> _DATA SUPPLIED_:
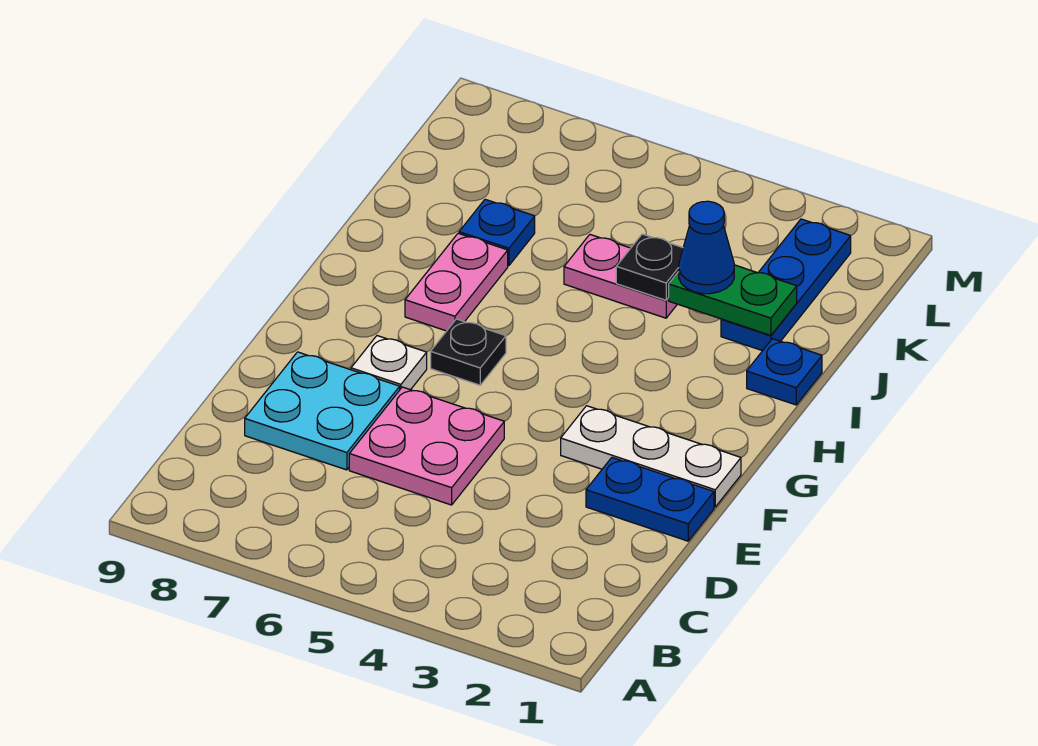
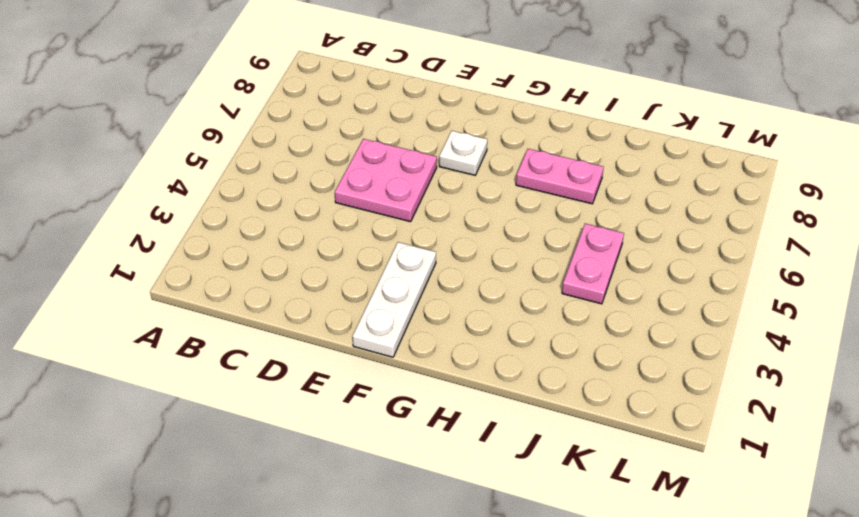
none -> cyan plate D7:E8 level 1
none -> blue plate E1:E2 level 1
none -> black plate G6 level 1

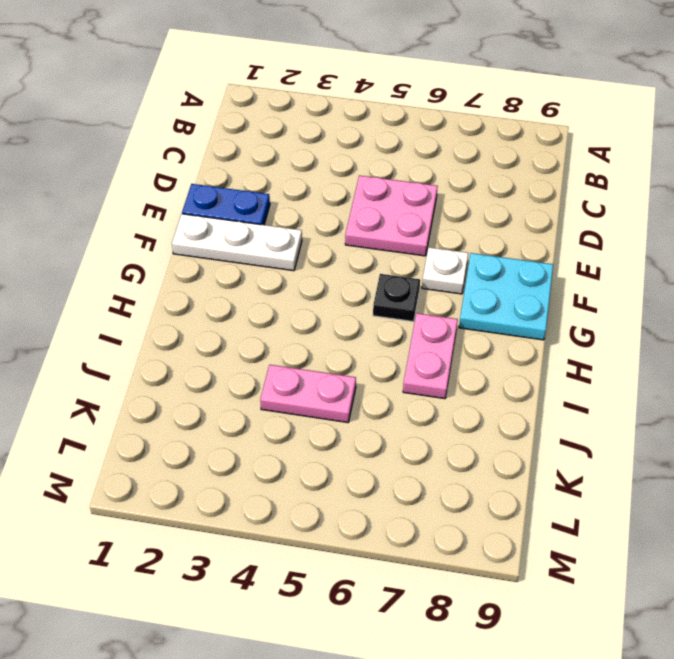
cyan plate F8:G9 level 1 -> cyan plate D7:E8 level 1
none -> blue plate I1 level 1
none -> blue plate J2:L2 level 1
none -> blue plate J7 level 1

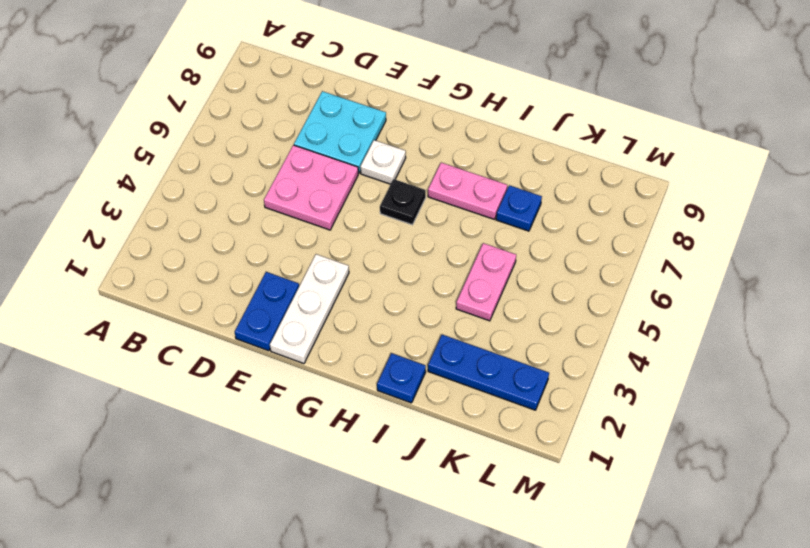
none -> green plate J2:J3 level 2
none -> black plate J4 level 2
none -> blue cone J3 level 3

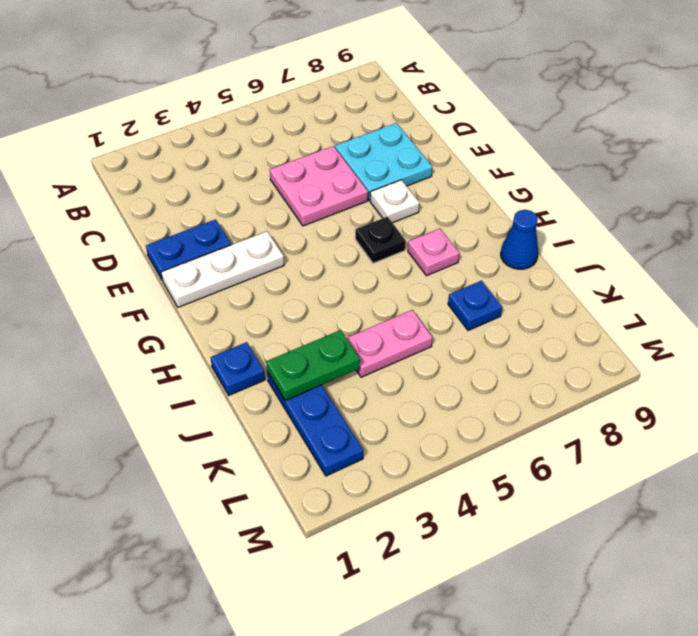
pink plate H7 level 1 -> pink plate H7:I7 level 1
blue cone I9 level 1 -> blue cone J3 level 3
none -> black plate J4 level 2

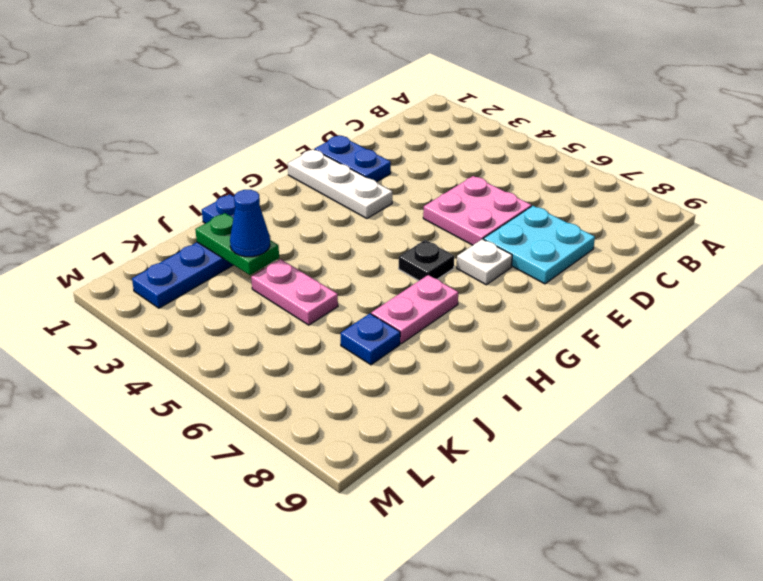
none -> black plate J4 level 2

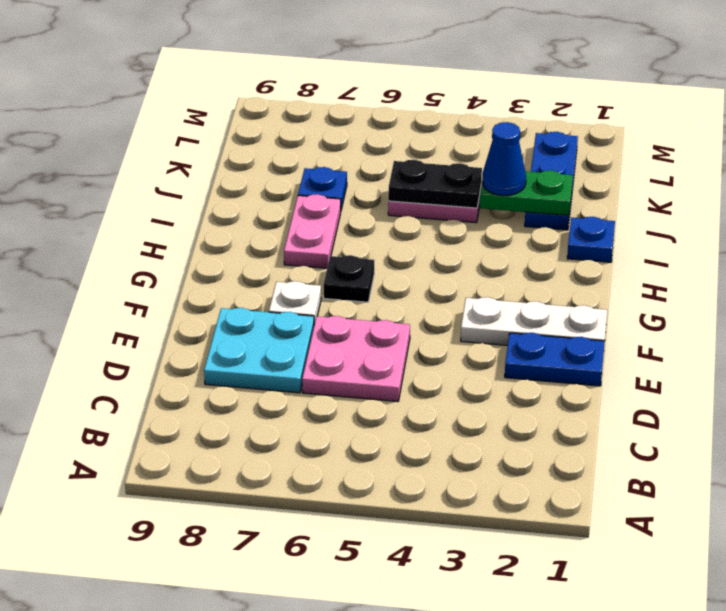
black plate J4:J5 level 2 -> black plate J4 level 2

> _EXERCISE DESCRIPTION_: Counting both ends, reproduce word for word the lines from the line with "none -> green plate J2:J3 level 2" to the final line of the listing above, skipping every picture.

> _RESULT_:
none -> green plate J2:J3 level 2
none -> black plate J4 level 2
none -> blue cone J3 level 3

pink plate H7 level 1 -> pink plate H7:I7 level 1
blue cone I9 level 1 -> blue cone J3 level 3
none -> black plate J4 level 2

none -> black plate J4 level 2

black plate J4:J5 level 2 -> black plate J4 level 2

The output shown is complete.